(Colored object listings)
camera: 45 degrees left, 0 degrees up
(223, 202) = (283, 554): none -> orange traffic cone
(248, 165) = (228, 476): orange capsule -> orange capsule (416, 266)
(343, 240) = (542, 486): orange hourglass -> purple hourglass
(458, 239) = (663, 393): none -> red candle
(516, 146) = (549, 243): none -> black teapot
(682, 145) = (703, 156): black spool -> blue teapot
---
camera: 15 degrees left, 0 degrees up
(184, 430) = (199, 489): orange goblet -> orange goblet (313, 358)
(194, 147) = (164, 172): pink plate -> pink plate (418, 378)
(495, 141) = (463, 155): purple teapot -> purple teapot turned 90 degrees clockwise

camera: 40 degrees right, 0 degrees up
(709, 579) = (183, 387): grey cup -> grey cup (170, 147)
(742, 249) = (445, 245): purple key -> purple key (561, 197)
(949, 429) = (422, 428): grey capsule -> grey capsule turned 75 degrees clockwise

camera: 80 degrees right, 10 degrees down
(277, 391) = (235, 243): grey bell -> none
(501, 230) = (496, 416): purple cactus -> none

• _Activity_
Keeping every character as it is, restate the lines above that run from the line with "camera: 45 degrees left, 0 degrees up" through the line with "(682, 145) = (703, 156): black", both included, and nothing else.

• _Solution to the exercise_
camera: 45 degrees left, 0 degrees up
(223, 202) = (283, 554): none -> orange traffic cone
(248, 165) = (228, 476): orange capsule -> orange capsule (416, 266)
(343, 240) = (542, 486): orange hourglass -> purple hourglass
(458, 239) = (663, 393): none -> red candle
(516, 146) = (549, 243): none -> black teapot
(682, 145) = (703, 156): black spool -> blue teapot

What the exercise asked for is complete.